◆ **RECORDS SUPPLIED**:
((

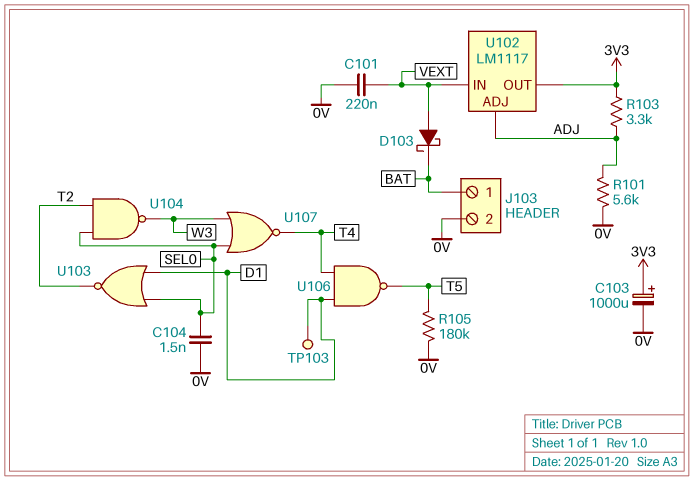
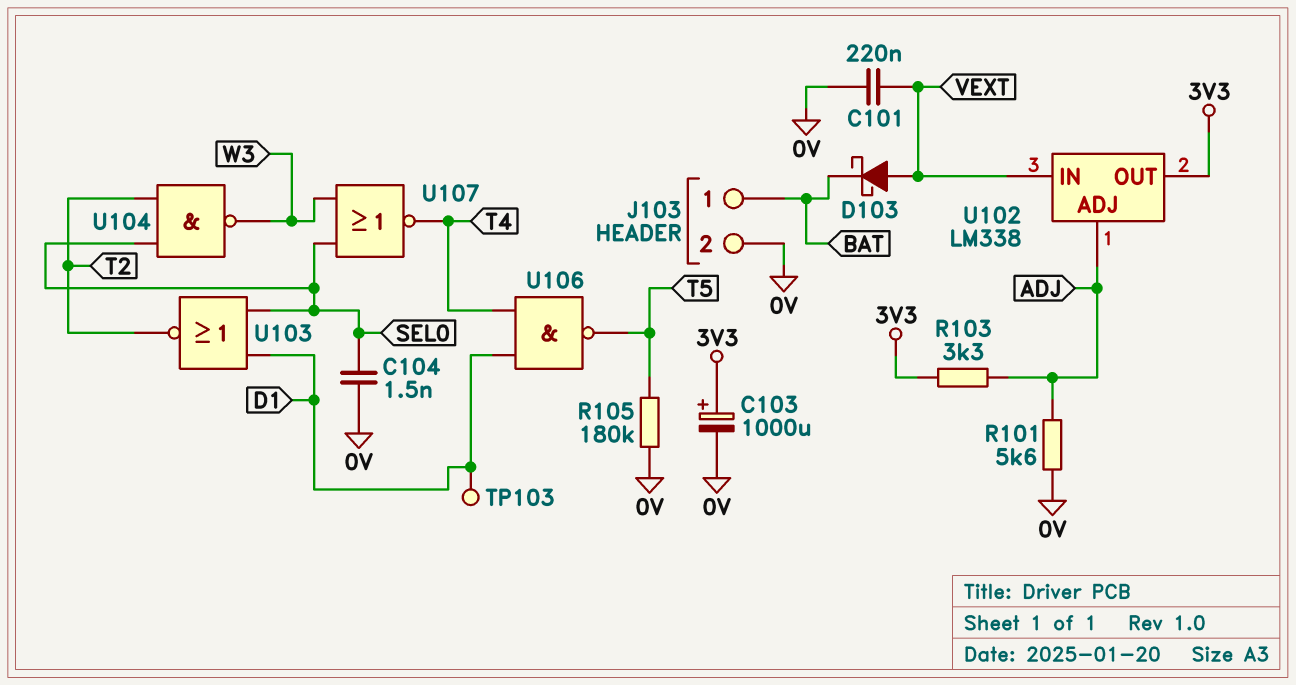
U102: LM1117 -> LM338

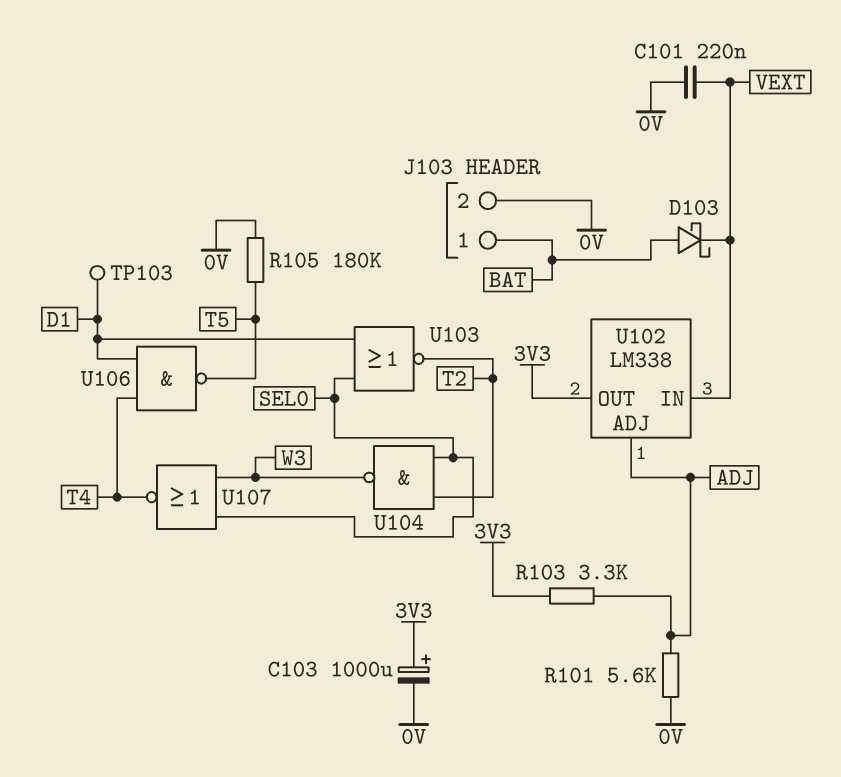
C104: 1.5nF (0V, SEL0) -> none
D103: schottky (A VEXT, K BAT) -> schottky (A BAT, K VEXT)

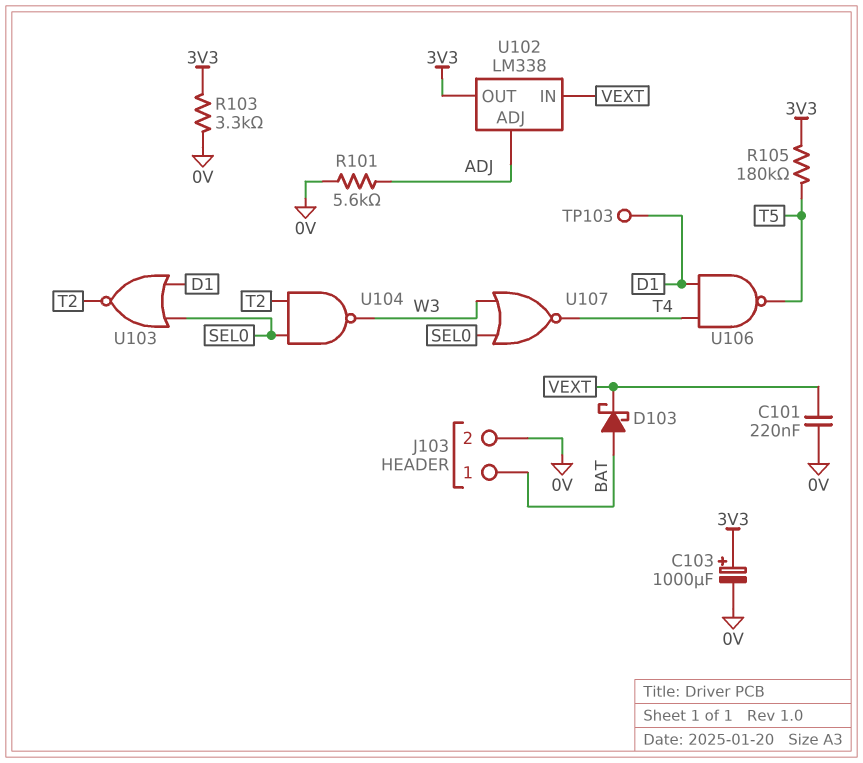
R103: 3.3k (3V3, ADJ) -> 3.3k (0V, 3V3)
R105: 180k (0V, T5) -> 180k (3V3, T5)

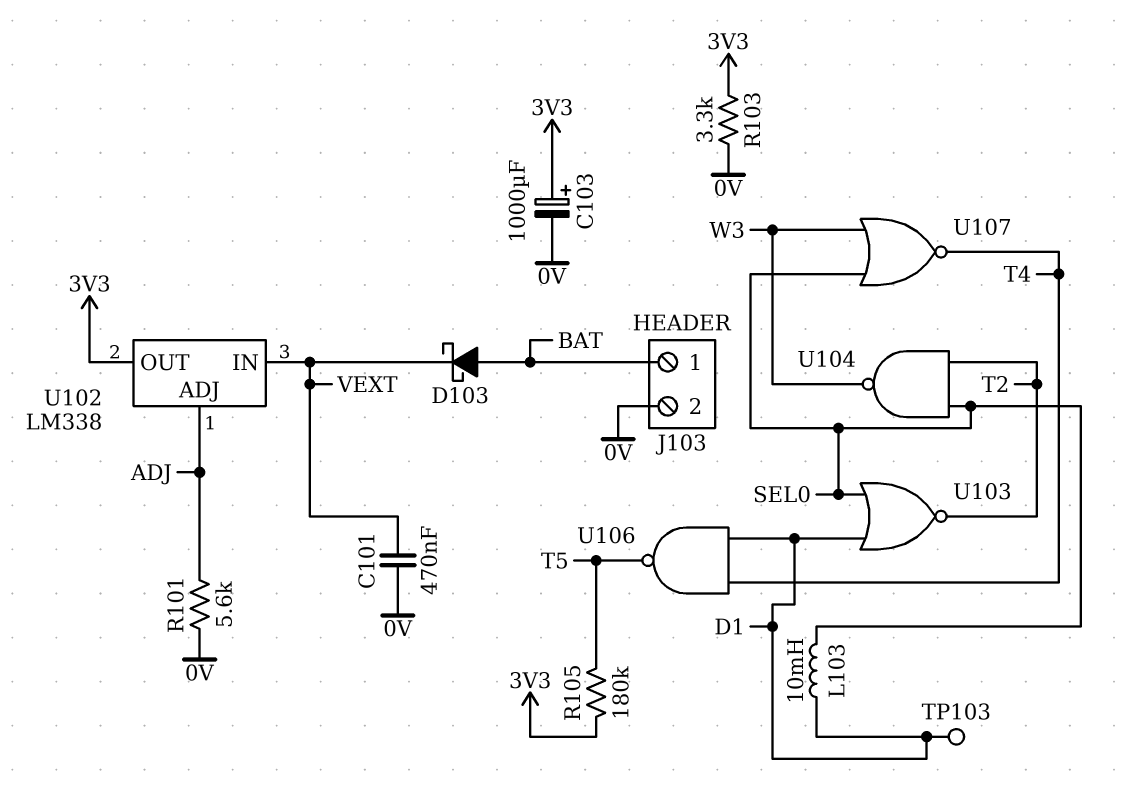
C101: 220nF (0V, VEXT) -> 470nF (0V, VEXT)
L103: none -> 10mH (D1, SEL0)

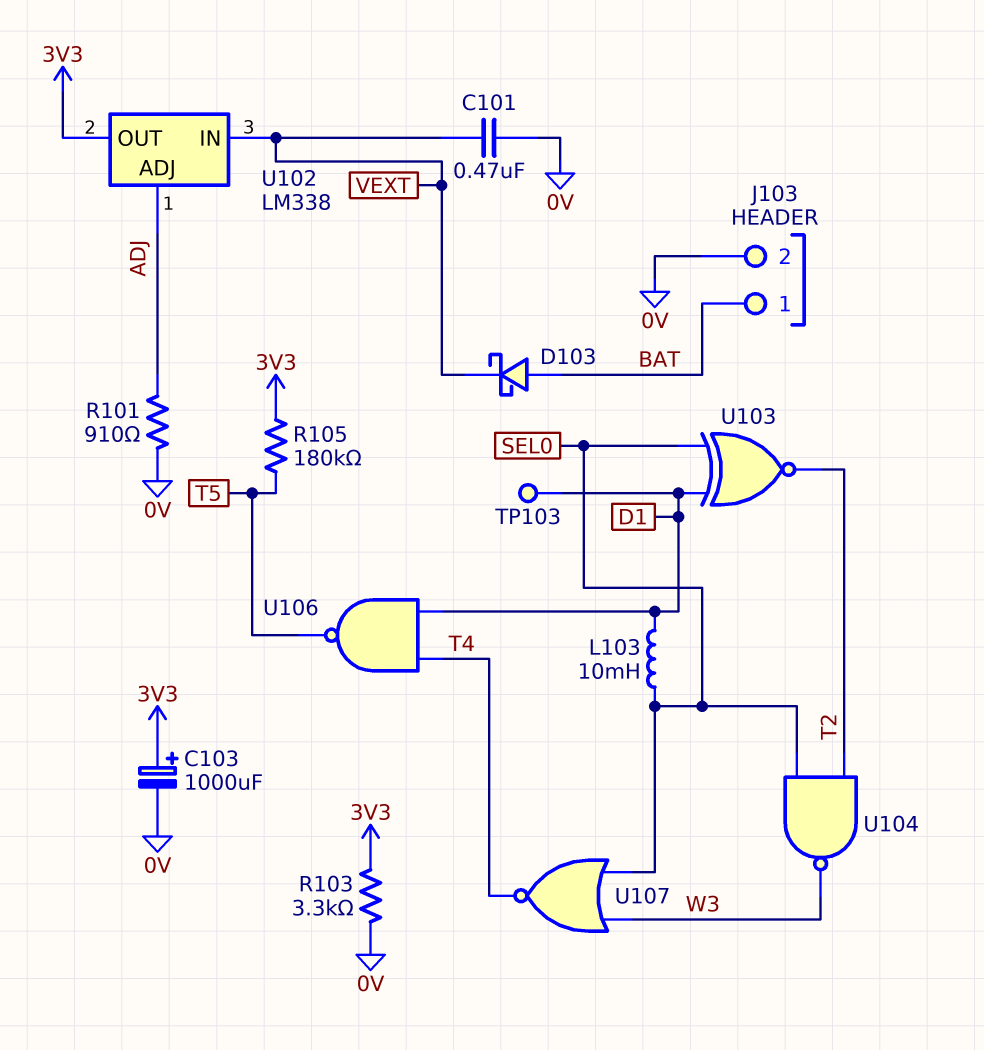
R101: 5.6k (0V, ADJ) -> 910 (0V, ADJ)
U103: NOR (in D1, in SEL0, out T2) -> XNOR (in D1, in SEL0, out T2)

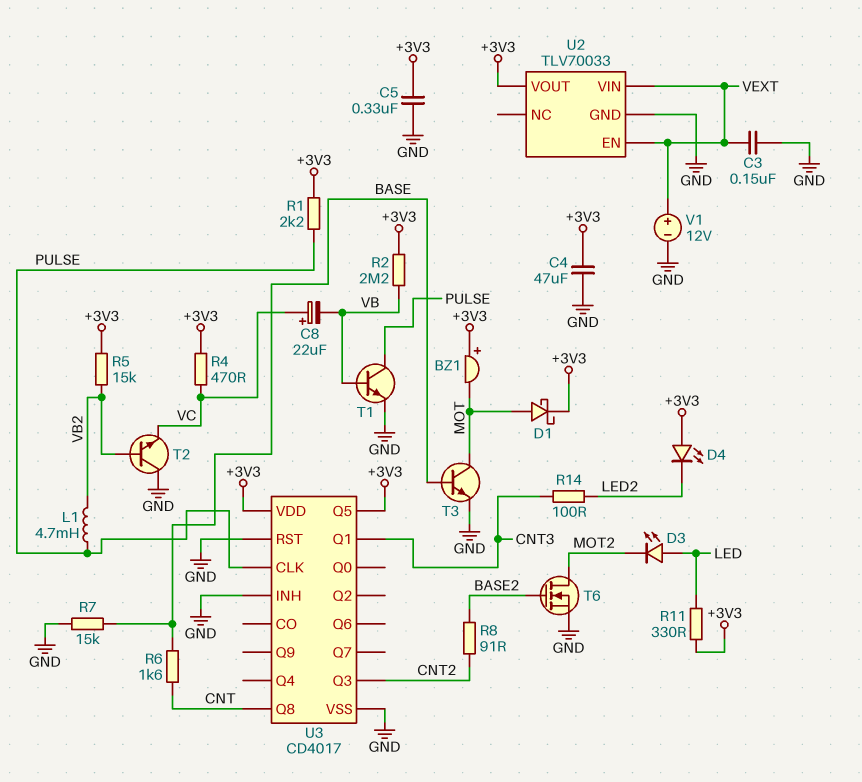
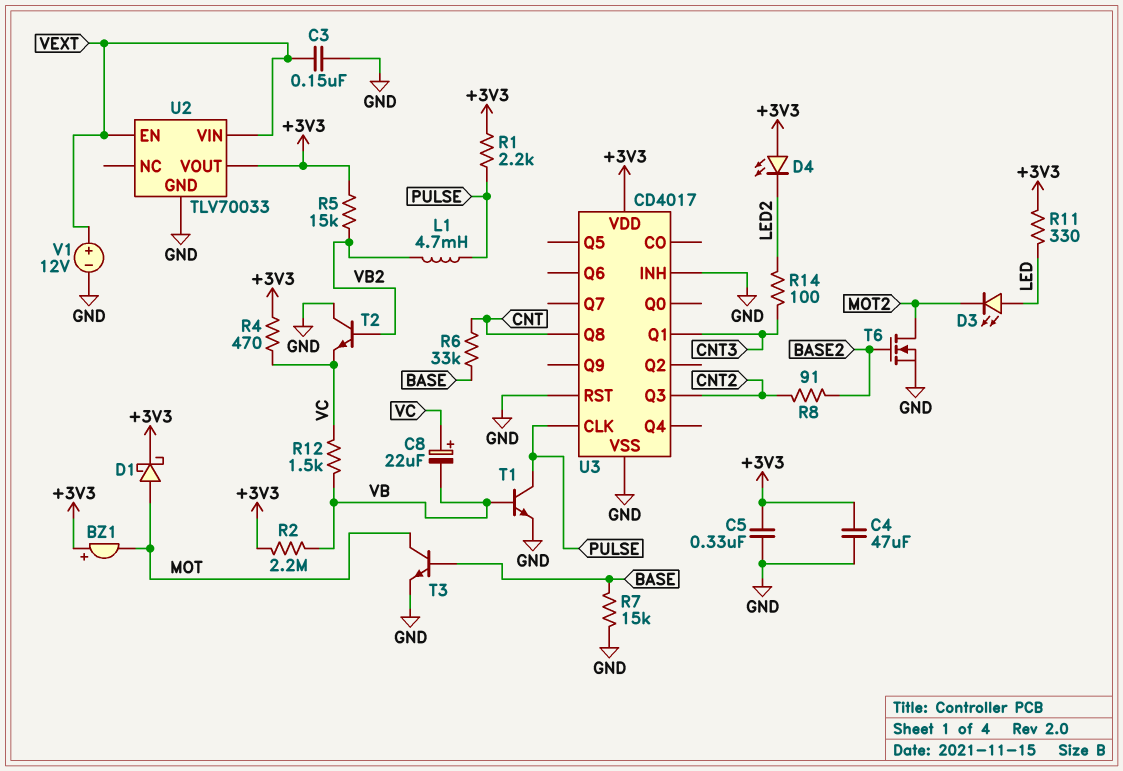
R6: 1.6k (BASE, CNT) -> 33k (BASE, CNT)
R12: none -> 1.5k (VB, VC)
U3 pin Q5: +3V3 -> none

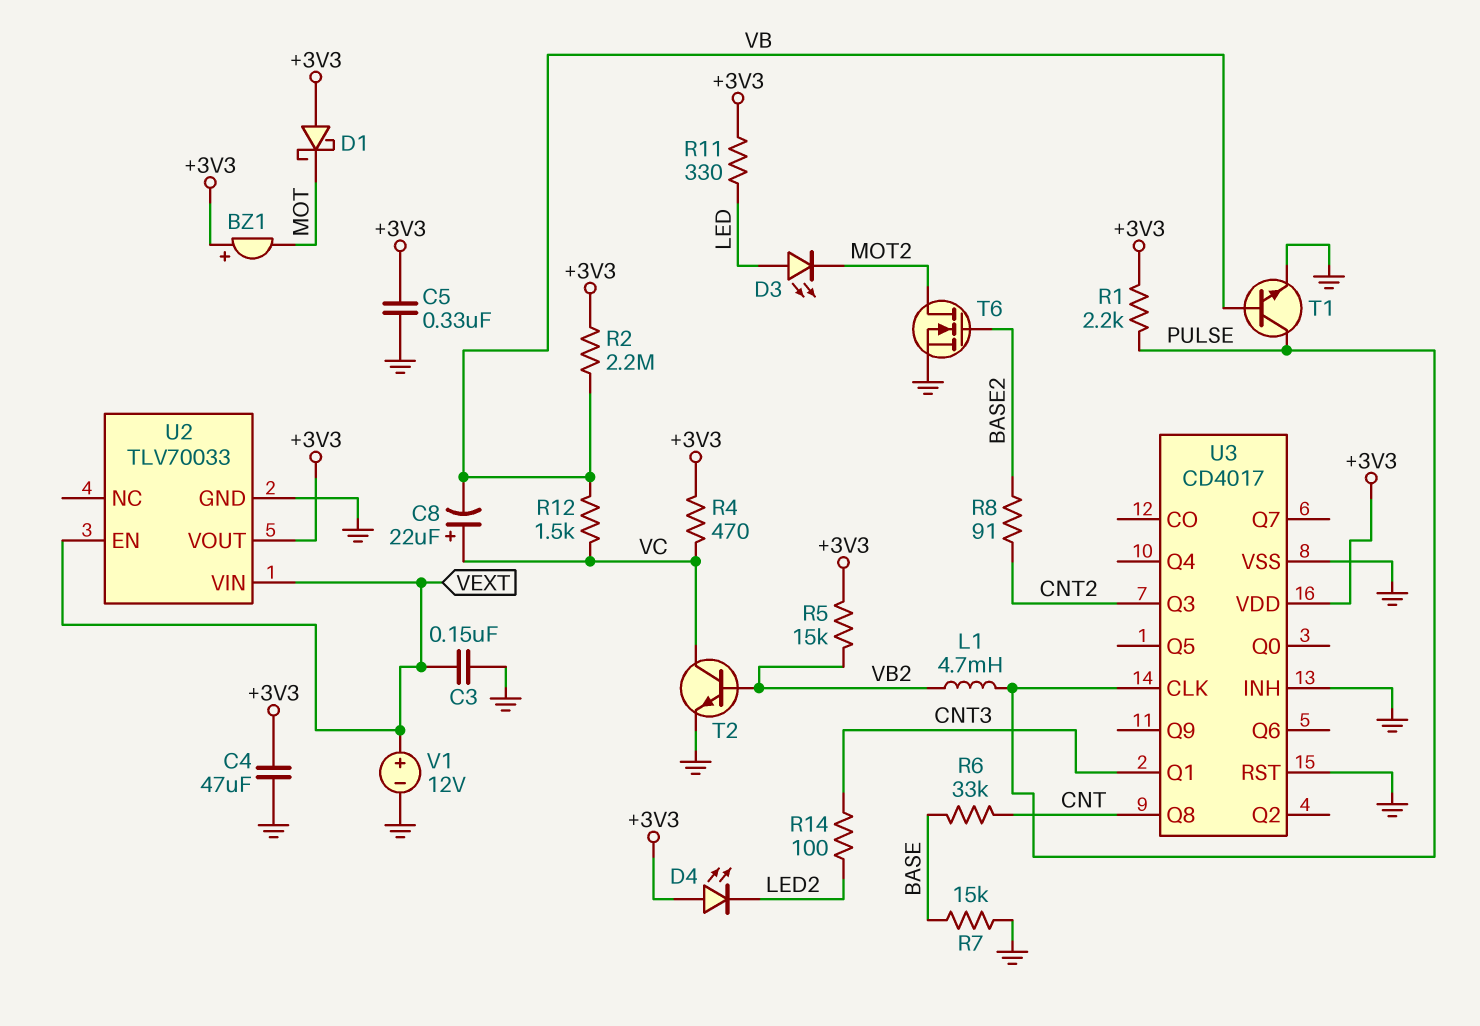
D1: schottky (A MOT, K +3V3) -> schottky (A +3V3, K MOT)
T2: NPN (B VB2, C GND, E VC) -> NPN (B VB2, C VC, E GND)
T3: NPN (B BASE, C MOT, E GND) -> none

))

◆ **WHAT THE EXERCISE ASKS**: Copy exactly the lines from the line that contains "R105: 180k (0V, T5) -> 180k (3V3, T5)" through the last line of the records above, both ends included, but leave out the pictures.

◆ **ANSWER SECTION**:
R105: 180k (0V, T5) -> 180k (3V3, T5)

C101: 220nF (0V, VEXT) -> 470nF (0V, VEXT)
L103: none -> 10mH (D1, SEL0)

R101: 5.6k (0V, ADJ) -> 910 (0V, ADJ)
U103: NOR (in D1, in SEL0, out T2) -> XNOR (in D1, in SEL0, out T2)

R6: 1.6k (BASE, CNT) -> 33k (BASE, CNT)
R12: none -> 1.5k (VB, VC)
U3 pin Q5: +3V3 -> none

D1: schottky (A MOT, K +3V3) -> schottky (A +3V3, K MOT)
T2: NPN (B VB2, C GND, E VC) -> NPN (B VB2, C VC, E GND)
T3: NPN (B BASE, C MOT, E GND) -> none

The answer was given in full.